[Opening MATERIAL PROVIDED section]

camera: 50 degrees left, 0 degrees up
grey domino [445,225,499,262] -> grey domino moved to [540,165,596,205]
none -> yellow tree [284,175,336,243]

[Closing MATERIAL PROVIDED section]
[Opening MATERIAL PROVIDED section]

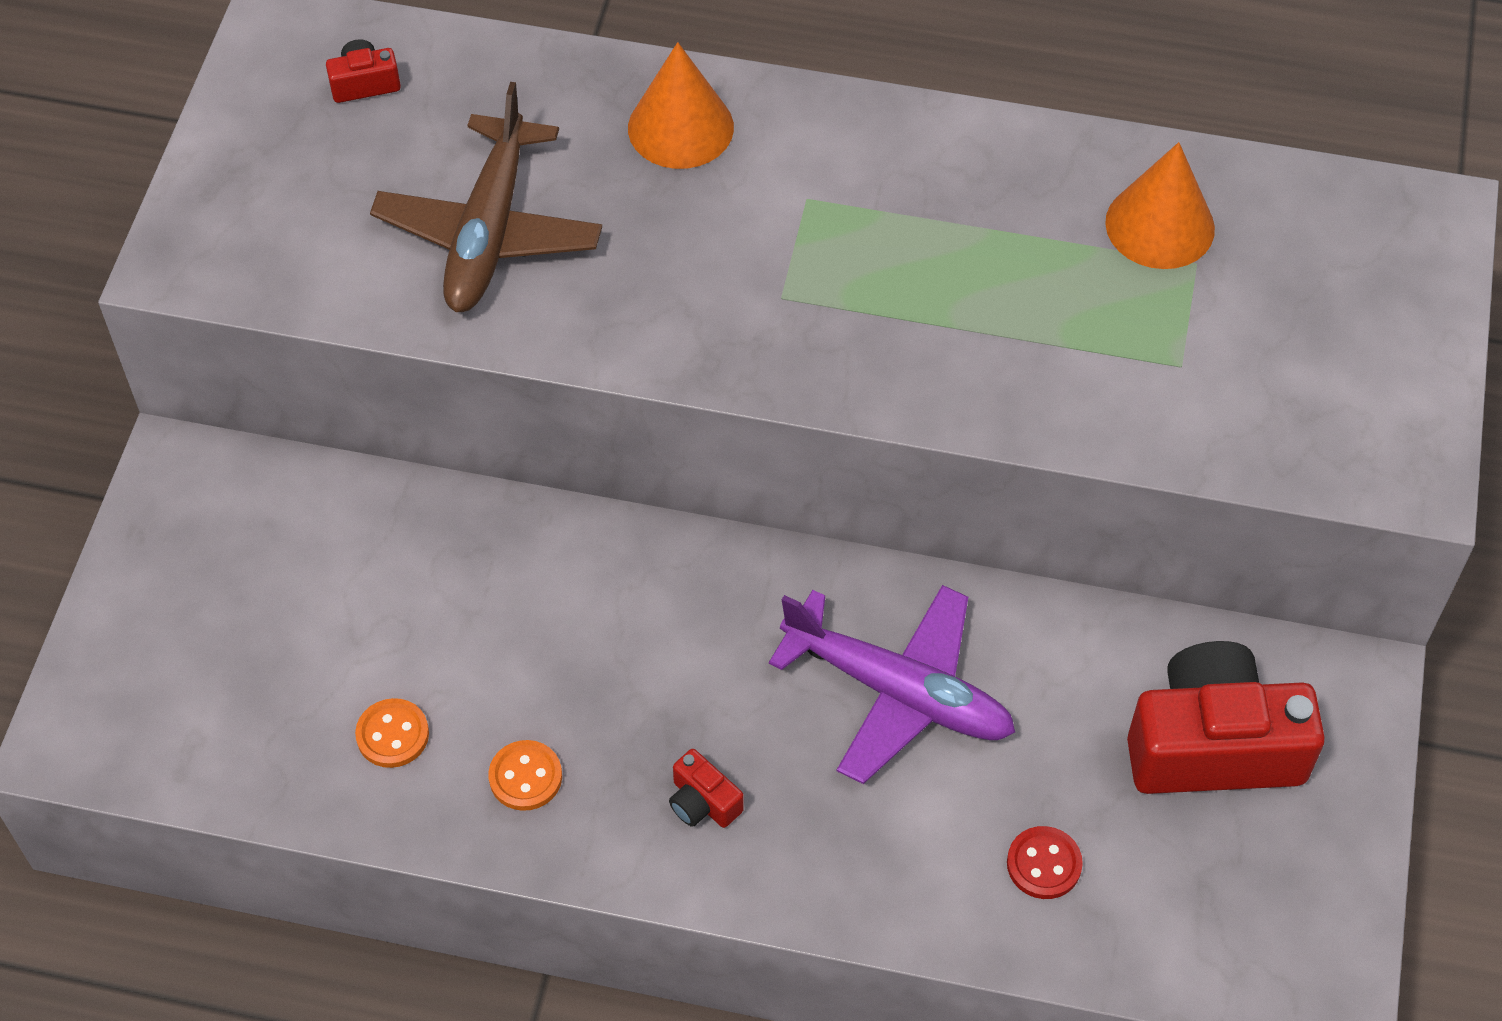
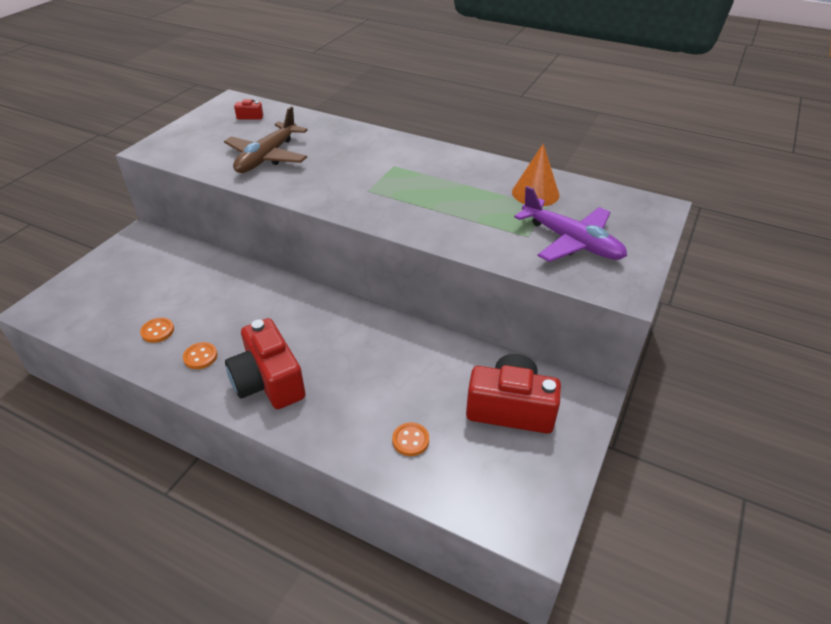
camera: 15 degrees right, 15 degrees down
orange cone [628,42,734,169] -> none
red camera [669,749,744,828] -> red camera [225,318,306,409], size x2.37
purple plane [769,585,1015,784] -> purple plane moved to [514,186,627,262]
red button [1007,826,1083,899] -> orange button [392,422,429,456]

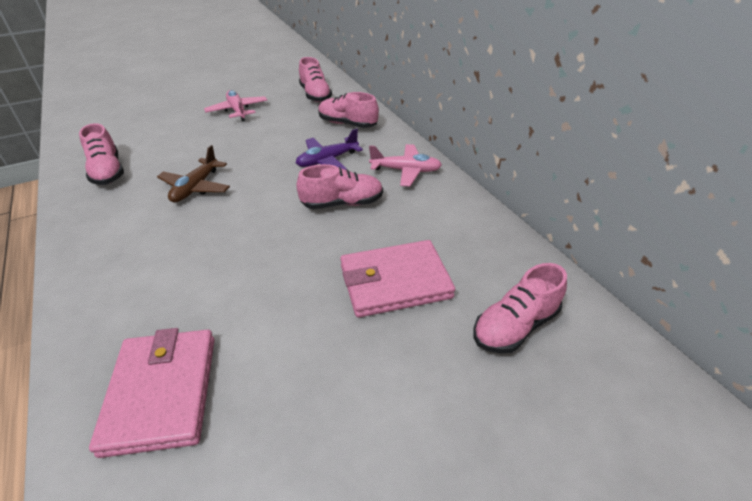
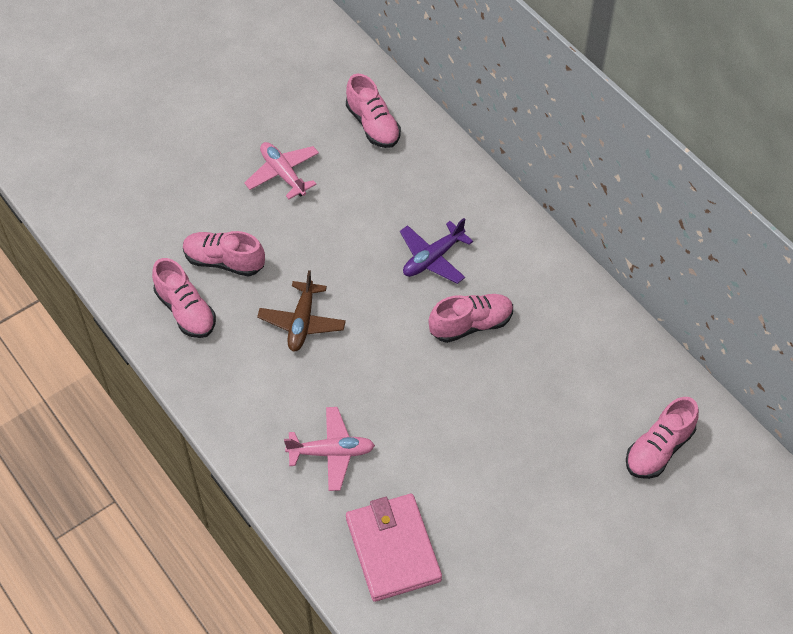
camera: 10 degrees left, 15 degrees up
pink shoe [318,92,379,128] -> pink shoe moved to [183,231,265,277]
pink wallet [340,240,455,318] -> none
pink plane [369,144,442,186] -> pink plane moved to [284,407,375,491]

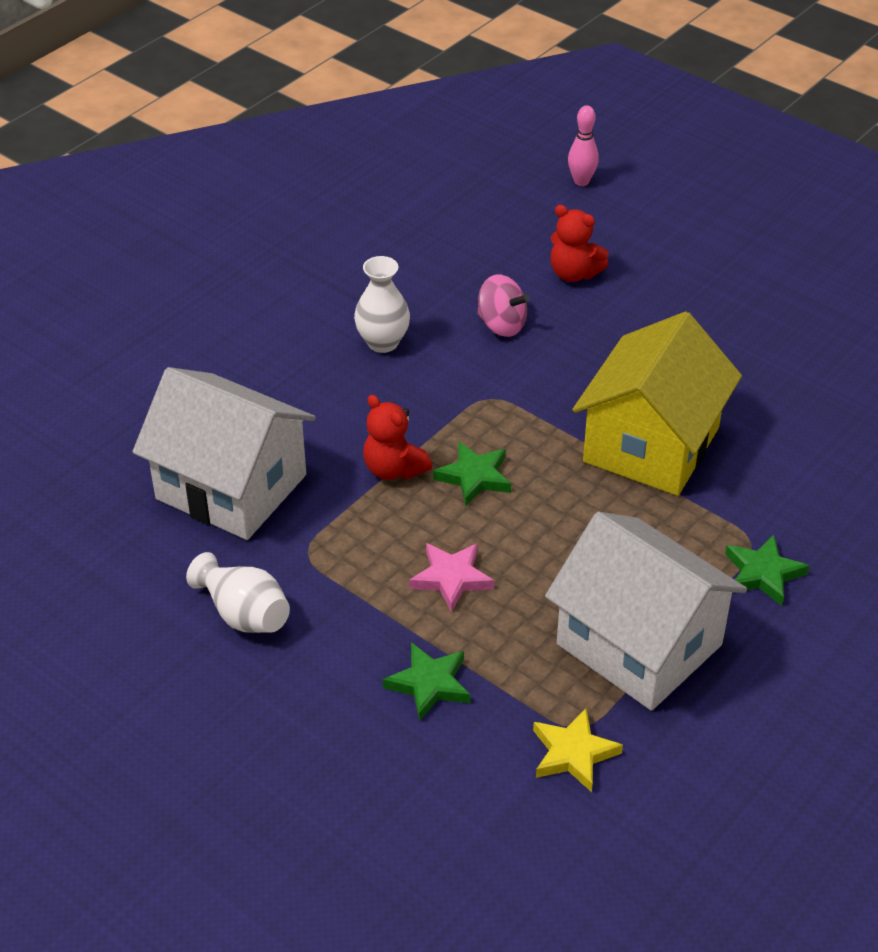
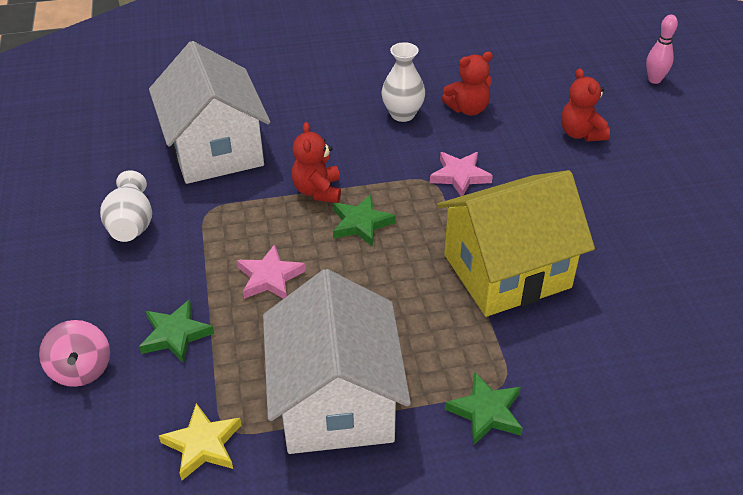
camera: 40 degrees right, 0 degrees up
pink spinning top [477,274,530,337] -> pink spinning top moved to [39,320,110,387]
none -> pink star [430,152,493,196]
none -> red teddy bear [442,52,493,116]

[Closing MATERIAL PROVIDED section]

» **ABOUT THIS TASK**: Please return the data above exactly as it stands from the line with "camera: 10 degrees left, 15 degrees up" to the line with "none -> pink star [430,152,493,196]", keeping both of those lines but none of the pictures.

» **OUTPUT OF THE EXERCISE**:
camera: 10 degrees left, 15 degrees up
pink shoe [318,92,379,128] -> pink shoe moved to [183,231,265,277]
pink wallet [340,240,455,318] -> none
pink plane [369,144,442,186] -> pink plane moved to [284,407,375,491]

camera: 40 degrees right, 0 degrees up
pink spinning top [477,274,530,337] -> pink spinning top moved to [39,320,110,387]
none -> pink star [430,152,493,196]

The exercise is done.